Skipping all images, output the listing word for word.

### Source material
== Segment start ==
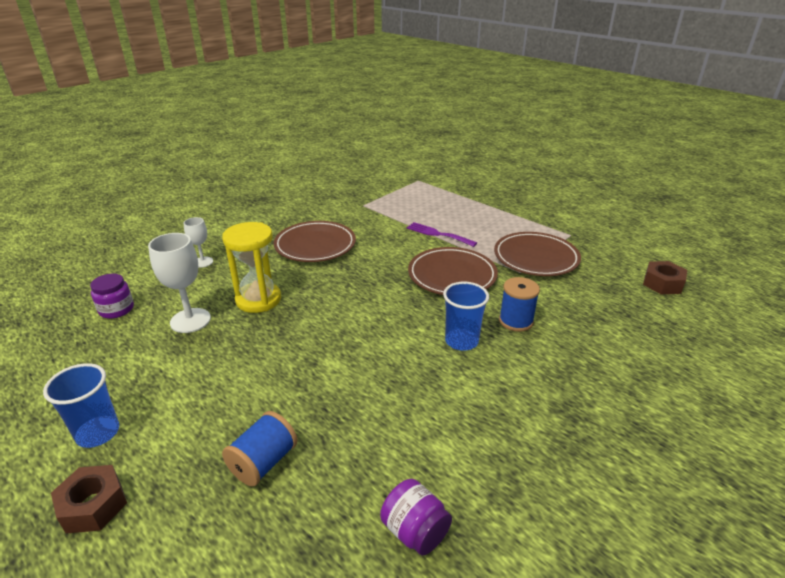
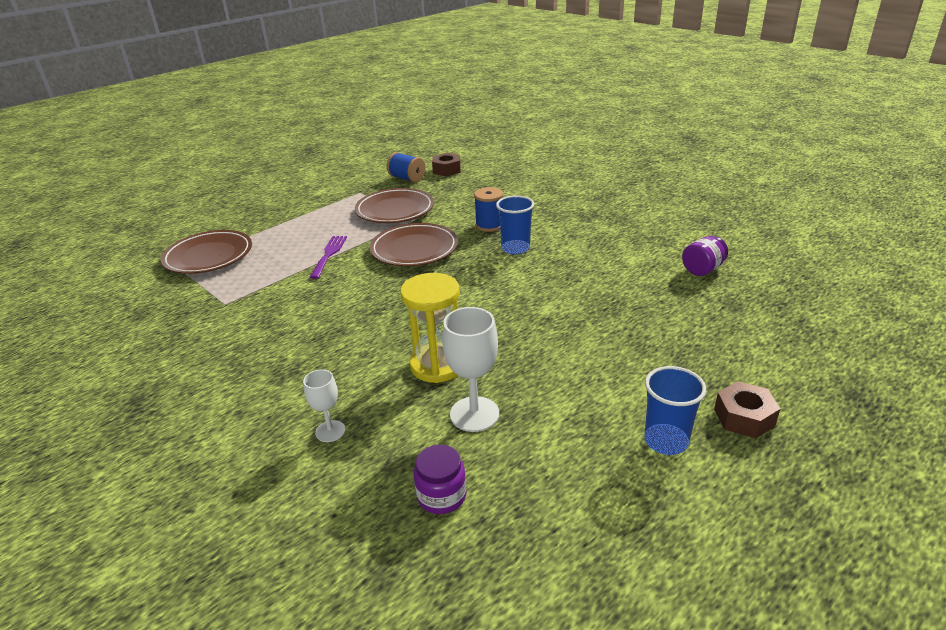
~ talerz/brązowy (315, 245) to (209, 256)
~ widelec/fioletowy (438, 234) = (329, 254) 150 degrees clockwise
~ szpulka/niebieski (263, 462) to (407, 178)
== Segment end ==
### Response box
~ talerz/brązowy (315, 245) to (209, 256)
~ widelec/fioletowy (438, 234) = (329, 254) 150 degrees clockwise
~ szpulka/niebieski (263, 462) to (407, 178)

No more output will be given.